WHAT THE TASK ASKS: If a line in the data has the string "brown", please show it.

DATA:
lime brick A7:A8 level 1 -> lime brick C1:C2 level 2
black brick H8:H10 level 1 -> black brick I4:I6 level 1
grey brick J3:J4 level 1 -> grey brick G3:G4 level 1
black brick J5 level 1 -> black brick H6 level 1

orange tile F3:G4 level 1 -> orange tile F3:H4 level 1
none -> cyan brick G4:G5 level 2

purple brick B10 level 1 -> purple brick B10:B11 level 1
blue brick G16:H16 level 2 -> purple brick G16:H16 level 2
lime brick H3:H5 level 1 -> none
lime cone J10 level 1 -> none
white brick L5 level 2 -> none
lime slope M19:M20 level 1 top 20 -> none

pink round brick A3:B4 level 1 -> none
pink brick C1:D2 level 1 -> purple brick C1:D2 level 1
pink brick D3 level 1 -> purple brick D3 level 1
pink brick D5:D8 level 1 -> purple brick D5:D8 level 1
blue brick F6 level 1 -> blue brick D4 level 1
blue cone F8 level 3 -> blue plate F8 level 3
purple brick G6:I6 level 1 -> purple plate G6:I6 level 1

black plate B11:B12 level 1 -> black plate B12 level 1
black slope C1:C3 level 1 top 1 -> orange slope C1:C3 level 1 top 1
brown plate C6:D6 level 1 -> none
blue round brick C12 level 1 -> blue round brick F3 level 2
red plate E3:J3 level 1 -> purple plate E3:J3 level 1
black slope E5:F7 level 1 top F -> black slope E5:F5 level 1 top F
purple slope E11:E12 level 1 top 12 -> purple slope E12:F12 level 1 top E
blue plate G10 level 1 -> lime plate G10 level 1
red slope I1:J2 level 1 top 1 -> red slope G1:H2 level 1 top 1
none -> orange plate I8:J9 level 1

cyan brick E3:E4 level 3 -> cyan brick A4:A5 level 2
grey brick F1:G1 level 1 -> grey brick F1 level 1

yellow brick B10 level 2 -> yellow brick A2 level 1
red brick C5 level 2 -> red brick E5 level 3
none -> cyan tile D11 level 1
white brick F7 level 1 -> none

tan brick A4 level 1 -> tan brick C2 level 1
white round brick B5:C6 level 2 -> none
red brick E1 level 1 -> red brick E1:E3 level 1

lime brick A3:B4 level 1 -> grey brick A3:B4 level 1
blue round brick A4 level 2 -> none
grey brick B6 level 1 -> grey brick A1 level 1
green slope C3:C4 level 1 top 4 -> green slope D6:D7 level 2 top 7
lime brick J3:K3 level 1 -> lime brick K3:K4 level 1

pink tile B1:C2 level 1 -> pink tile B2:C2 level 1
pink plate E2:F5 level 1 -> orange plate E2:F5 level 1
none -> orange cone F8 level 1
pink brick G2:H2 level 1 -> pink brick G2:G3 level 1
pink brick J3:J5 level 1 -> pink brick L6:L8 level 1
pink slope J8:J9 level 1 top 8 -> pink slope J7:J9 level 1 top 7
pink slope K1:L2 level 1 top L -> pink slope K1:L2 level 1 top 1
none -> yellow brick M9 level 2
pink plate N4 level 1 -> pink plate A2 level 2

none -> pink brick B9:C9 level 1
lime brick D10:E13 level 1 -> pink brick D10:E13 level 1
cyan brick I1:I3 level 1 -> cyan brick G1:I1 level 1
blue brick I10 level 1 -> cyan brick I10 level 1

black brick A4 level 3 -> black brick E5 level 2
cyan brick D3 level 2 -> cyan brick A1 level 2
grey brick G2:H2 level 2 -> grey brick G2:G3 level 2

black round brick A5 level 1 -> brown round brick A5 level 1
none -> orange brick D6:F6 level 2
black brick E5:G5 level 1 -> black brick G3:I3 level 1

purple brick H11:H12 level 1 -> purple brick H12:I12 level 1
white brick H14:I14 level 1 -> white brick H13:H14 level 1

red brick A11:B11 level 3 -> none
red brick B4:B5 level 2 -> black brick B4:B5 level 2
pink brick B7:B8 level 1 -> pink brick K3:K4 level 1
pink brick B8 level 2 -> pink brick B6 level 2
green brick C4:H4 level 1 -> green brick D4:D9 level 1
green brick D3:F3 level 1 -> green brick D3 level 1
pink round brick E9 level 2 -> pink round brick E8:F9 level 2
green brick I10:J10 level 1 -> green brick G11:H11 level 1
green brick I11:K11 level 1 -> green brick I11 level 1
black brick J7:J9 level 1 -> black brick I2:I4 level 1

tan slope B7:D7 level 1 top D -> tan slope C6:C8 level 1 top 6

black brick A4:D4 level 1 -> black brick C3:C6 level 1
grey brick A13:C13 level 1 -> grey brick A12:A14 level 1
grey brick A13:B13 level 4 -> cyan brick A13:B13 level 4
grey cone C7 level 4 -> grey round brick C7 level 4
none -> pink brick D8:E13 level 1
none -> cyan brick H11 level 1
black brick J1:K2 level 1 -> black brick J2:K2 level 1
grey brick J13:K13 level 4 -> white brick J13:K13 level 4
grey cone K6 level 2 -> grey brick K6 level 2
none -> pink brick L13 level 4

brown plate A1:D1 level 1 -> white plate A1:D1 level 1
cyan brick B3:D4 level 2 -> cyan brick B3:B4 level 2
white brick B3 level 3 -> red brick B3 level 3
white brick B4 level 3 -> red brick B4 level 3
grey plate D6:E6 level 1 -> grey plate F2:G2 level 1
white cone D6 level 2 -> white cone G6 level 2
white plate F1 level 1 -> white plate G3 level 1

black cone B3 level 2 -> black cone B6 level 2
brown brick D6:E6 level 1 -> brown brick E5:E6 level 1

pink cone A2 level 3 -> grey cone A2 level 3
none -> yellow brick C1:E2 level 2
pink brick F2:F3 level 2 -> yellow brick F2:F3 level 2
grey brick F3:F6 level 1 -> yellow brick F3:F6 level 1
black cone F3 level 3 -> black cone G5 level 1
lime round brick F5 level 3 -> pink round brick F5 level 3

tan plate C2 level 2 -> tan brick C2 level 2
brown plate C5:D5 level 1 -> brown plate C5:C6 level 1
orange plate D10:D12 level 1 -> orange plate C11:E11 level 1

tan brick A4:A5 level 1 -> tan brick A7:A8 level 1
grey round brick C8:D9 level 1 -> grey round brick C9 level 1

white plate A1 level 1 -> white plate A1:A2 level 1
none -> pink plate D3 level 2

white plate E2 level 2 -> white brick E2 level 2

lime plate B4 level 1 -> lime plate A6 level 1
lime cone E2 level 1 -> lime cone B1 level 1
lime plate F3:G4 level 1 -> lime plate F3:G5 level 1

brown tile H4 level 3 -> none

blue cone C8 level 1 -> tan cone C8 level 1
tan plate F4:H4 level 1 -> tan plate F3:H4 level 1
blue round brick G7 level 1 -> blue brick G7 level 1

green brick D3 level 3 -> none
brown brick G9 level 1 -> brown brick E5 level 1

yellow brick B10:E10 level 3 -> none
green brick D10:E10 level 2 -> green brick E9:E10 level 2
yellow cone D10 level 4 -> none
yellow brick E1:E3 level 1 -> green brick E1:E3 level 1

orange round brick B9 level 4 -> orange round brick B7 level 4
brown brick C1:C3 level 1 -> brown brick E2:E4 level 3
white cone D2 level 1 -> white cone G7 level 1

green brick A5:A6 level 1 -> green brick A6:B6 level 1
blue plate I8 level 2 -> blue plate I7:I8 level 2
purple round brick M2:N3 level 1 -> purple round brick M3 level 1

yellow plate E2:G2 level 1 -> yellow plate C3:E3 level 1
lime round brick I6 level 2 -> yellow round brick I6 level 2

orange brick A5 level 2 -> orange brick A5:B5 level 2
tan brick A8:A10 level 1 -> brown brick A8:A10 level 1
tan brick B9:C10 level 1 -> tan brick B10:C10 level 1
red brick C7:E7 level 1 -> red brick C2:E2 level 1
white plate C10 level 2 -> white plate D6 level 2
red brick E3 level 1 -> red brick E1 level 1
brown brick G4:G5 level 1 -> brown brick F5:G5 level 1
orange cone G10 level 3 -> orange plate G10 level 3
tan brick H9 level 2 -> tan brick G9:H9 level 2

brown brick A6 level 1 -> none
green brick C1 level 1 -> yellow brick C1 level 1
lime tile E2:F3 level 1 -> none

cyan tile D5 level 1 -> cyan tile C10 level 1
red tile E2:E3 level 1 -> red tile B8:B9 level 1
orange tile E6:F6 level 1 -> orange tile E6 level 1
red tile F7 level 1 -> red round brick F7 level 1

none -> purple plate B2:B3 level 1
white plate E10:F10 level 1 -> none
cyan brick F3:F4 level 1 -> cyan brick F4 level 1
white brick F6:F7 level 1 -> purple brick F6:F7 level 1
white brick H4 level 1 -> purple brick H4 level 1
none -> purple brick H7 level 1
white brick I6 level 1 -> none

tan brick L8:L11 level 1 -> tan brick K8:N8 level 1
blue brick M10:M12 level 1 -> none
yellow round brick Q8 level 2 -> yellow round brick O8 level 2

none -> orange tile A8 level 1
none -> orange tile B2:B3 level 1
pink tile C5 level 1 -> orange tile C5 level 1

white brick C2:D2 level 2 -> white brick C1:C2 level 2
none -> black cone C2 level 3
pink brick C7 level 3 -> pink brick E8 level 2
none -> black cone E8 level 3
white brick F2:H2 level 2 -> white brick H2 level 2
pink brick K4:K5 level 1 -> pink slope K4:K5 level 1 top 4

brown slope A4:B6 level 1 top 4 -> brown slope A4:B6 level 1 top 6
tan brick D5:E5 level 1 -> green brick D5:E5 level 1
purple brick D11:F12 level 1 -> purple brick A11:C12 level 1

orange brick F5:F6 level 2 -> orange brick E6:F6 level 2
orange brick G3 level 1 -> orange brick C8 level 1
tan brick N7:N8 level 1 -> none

OUTPUT FOR THIS TASK:
brown plate C6:D6 level 1 -> none
black round brick A5 level 1 -> brown round brick A5 level 1
brown plate A1:D1 level 1 -> white plate A1:D1 level 1
brown brick D6:E6 level 1 -> brown brick E5:E6 level 1
brown plate C5:D5 level 1 -> brown plate C5:C6 level 1
brown tile H4 level 3 -> none
brown brick G9 level 1 -> brown brick E5 level 1
brown brick C1:C3 level 1 -> brown brick E2:E4 level 3
tan brick A8:A10 level 1 -> brown brick A8:A10 level 1
brown brick G4:G5 level 1 -> brown brick F5:G5 level 1
brown brick A6 level 1 -> none
brown slope A4:B6 level 1 top 4 -> brown slope A4:B6 level 1 top 6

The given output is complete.